#### [WORK REQUIRED]
Leave the images out and write out each entry exactly as shown.

#### [DATA PROVIDED]
----

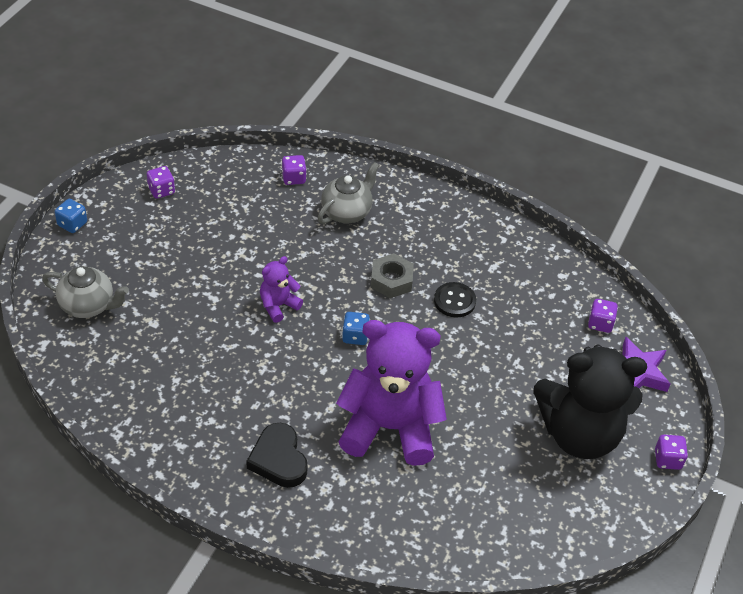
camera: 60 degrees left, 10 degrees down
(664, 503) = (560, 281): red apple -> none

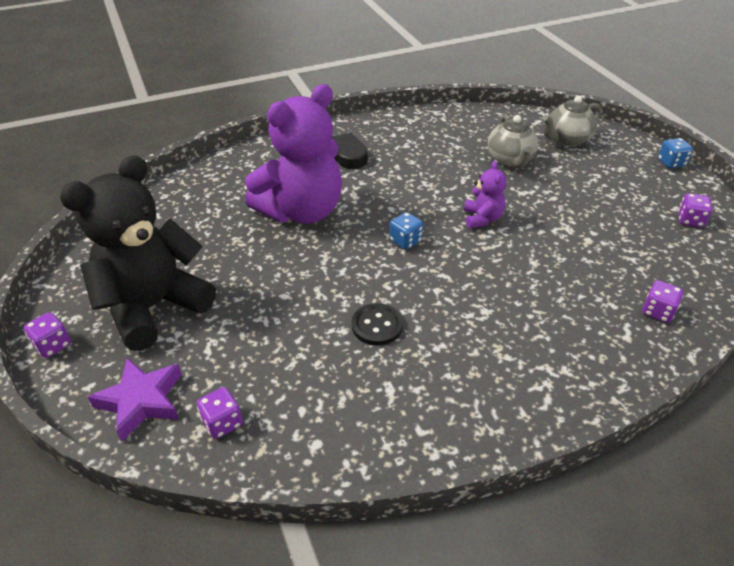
camera: 135 degrees right, 5 degrees down
(347, 212) = (572, 322): grey teapot -> grey teapot (510, 160)
(391, 280) = (446, 298): grey nut -> none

----

#### [WRITTEN RESPONSE]
camera: 60 degrees left, 10 degrees down
(664, 503) = (560, 281): red apple -> none

camera: 135 degrees right, 5 degrees down
(347, 212) = (572, 322): grey teapot -> grey teapot (510, 160)
(391, 280) = (446, 298): grey nut -> none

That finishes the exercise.